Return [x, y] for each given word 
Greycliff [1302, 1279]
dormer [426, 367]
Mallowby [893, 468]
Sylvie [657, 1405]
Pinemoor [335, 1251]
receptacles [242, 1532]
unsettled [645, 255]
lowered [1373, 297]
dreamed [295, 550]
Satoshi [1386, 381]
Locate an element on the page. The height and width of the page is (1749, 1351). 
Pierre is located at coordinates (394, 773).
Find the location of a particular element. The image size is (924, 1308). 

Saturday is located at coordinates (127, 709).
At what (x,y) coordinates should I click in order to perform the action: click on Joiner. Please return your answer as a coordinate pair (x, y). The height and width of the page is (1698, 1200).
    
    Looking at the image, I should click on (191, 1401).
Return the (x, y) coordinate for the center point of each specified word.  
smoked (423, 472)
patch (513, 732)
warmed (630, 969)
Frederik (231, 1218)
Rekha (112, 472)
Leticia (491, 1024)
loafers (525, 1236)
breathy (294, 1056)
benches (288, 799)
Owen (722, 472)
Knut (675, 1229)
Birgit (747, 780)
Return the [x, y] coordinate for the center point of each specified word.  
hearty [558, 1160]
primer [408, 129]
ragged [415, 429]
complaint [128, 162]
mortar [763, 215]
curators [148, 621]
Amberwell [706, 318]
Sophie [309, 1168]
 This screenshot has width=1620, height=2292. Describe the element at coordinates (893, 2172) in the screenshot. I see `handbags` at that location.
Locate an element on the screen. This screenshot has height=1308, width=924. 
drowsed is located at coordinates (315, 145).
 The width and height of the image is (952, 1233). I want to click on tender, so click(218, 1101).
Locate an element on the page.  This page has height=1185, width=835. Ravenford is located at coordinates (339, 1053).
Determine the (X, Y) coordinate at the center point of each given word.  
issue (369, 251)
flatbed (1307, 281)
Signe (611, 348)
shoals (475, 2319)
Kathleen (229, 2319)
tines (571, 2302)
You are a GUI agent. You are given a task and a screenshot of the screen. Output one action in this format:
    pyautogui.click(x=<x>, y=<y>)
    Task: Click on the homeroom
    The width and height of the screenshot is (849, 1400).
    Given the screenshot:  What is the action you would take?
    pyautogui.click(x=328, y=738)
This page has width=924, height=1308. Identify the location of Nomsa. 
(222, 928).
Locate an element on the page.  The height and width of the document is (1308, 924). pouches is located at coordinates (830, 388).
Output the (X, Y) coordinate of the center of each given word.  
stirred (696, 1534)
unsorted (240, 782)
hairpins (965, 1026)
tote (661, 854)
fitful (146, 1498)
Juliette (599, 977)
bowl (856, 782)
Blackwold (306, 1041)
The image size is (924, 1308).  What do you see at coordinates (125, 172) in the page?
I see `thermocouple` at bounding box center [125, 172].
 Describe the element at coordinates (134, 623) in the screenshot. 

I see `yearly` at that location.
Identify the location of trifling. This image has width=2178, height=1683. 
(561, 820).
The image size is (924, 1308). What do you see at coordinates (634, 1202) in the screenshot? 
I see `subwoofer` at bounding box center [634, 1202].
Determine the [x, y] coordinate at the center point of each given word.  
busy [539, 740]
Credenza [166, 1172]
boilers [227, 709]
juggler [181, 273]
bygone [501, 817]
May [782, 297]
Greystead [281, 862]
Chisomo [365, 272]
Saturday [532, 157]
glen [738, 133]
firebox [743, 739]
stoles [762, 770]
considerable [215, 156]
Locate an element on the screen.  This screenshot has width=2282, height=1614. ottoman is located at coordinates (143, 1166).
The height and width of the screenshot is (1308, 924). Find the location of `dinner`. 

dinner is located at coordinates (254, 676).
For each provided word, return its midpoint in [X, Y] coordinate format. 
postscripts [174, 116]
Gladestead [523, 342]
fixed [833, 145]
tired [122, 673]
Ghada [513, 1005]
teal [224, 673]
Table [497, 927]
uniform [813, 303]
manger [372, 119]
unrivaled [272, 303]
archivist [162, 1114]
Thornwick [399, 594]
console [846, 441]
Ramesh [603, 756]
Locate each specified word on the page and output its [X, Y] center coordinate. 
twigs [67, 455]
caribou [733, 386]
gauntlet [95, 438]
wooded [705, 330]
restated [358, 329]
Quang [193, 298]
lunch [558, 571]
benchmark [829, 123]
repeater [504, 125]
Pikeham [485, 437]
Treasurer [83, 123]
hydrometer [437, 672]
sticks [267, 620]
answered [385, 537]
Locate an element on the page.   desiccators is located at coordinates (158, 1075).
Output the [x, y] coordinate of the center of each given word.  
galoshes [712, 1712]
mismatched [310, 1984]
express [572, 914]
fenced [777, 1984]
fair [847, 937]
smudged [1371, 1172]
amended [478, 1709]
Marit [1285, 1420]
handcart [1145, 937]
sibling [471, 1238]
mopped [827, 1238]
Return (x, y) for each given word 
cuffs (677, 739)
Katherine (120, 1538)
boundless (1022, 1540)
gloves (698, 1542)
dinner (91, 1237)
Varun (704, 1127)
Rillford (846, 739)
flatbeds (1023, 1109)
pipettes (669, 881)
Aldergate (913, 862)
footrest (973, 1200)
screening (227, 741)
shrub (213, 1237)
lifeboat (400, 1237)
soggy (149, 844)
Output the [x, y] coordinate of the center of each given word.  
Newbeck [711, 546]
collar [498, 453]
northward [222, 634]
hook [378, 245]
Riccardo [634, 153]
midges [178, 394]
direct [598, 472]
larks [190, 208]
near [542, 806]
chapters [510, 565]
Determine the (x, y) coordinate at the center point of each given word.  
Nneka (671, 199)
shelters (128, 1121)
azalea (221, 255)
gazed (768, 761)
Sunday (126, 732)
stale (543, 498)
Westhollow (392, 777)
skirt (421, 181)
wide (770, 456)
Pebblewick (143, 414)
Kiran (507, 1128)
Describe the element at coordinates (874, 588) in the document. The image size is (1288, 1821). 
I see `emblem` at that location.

> _REQUIRED WORK_:
Copy the records word for word, starting at the line that contains "lifeboat (400, 1237)" and ending at the final line of the records.

> _THE COMPLETED TASK_:
lifeboat (400, 1237)
soggy (149, 844)
Output the [x, y] coordinate of the center of each given word.  
Newbeck [711, 546]
collar [498, 453]
northward [222, 634]
hook [378, 245]
Riccardo [634, 153]
midges [178, 394]
direct [598, 472]
larks [190, 208]
near [542, 806]
chapters [510, 565]
Determine the (x, y) coordinate at the center point of each given word.  
Nneka (671, 199)
shelters (128, 1121)
azalea (221, 255)
gazed (768, 761)
Sunday (126, 732)
stale (543, 498)
Westhollow (392, 777)
skirt (421, 181)
wide (770, 456)
Pebblewick (143, 414)
Kiran (507, 1128)
Describe the element at coordinates (874, 588) in the document. The image size is (1288, 1821). 
I see `emblem` at that location.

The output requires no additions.